*HOW TO COMPLETE THIS TASK:*
The expected answer is the set of lines in the data below between the line holding "CN4 pin 2: GND -> N019" and the line holding "R2: none -> 470k (5V, GND)", inclusive, written out exactly.

Dataset excerpts:
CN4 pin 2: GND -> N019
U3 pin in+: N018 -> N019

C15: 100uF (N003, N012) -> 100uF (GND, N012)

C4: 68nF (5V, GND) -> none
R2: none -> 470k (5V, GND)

* * *

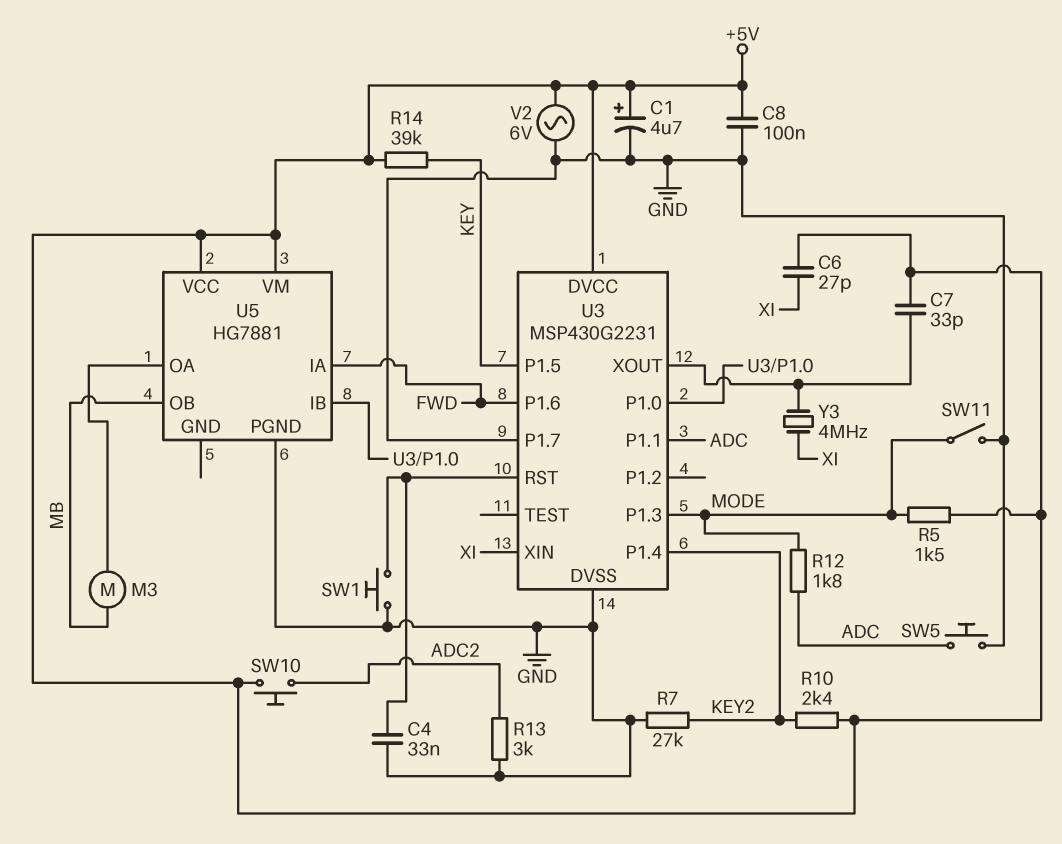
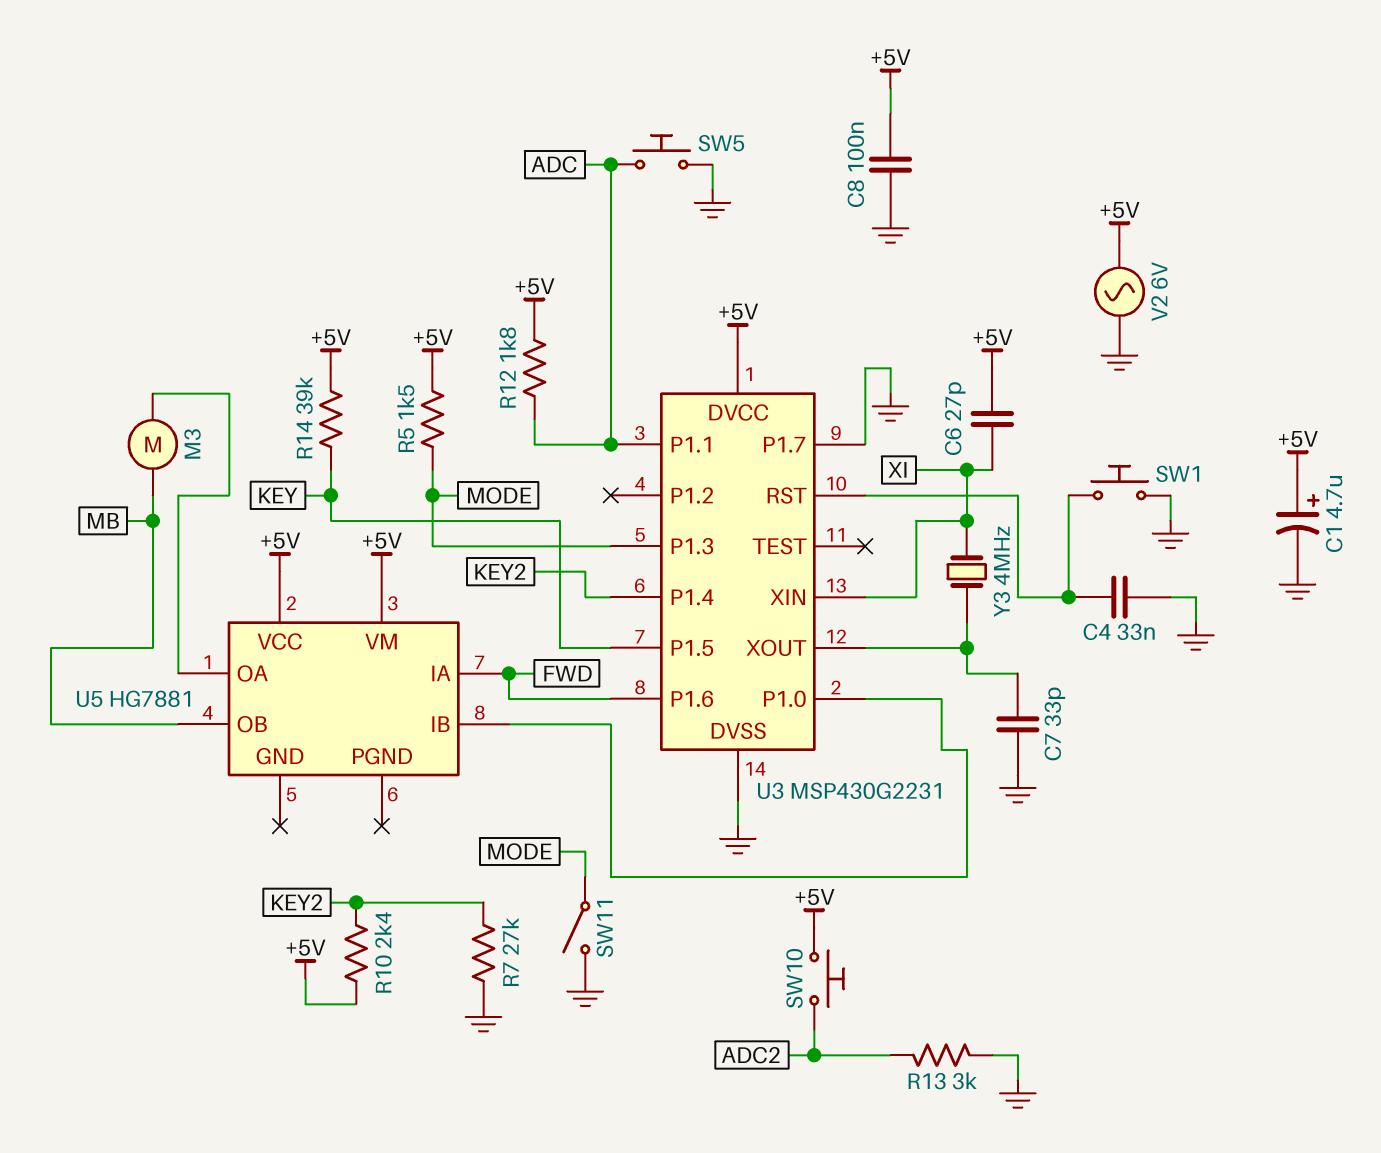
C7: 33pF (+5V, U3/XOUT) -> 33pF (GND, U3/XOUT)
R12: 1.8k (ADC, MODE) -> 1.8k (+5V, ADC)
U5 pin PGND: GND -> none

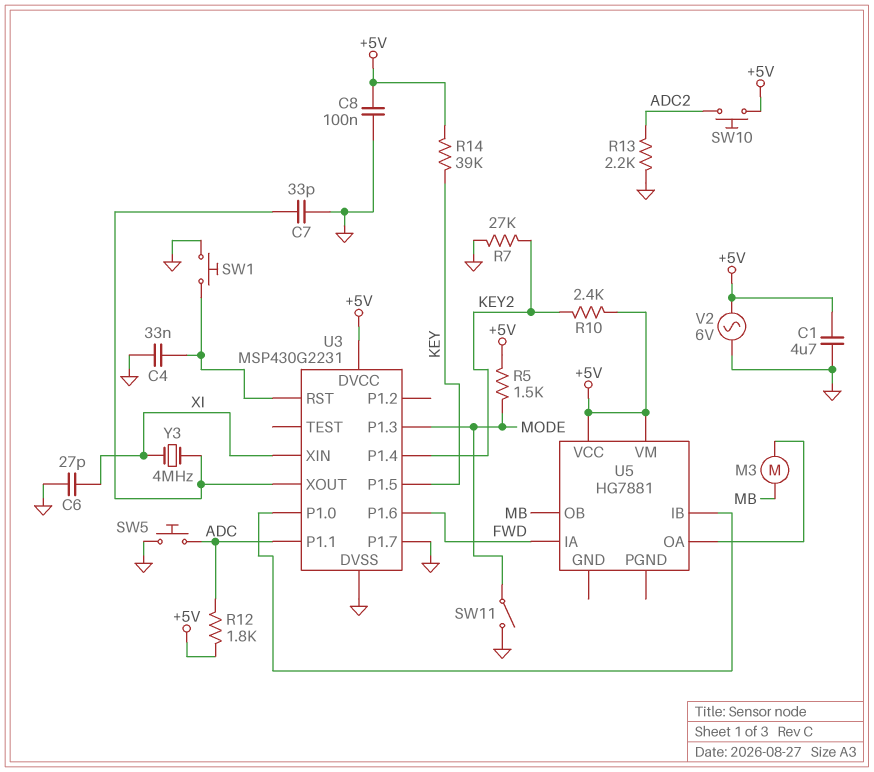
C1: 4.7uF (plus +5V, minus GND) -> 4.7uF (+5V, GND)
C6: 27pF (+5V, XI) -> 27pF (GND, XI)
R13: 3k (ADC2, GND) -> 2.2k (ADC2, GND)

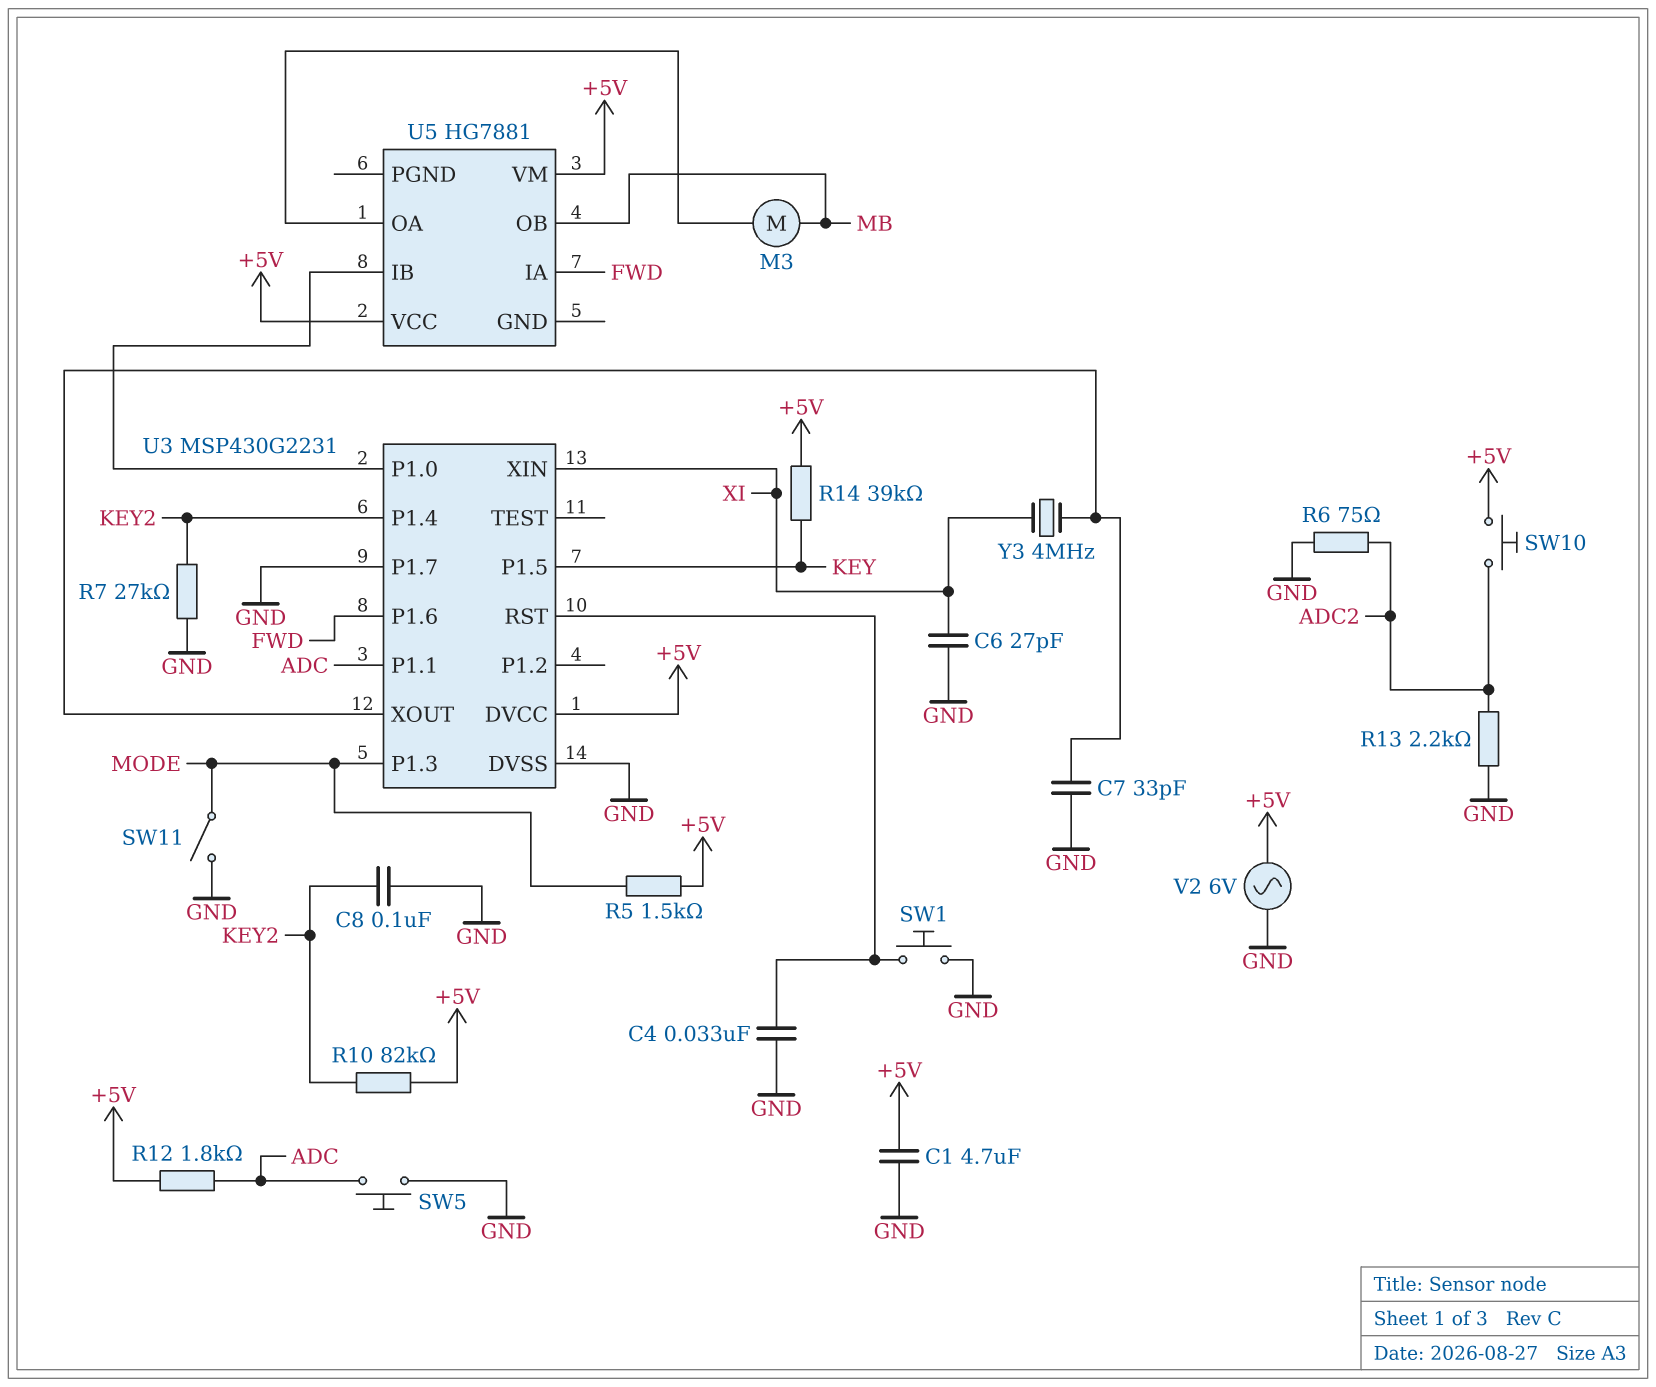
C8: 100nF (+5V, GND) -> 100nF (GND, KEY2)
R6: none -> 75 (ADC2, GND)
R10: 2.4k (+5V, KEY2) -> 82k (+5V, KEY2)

*ANSWER BOX:*
CN4 pin 2: GND -> N019
U3 pin in+: N018 -> N019

C15: 100uF (N003, N012) -> 100uF (GND, N012)

C4: 68nF (5V, GND) -> none
R2: none -> 470k (5V, GND)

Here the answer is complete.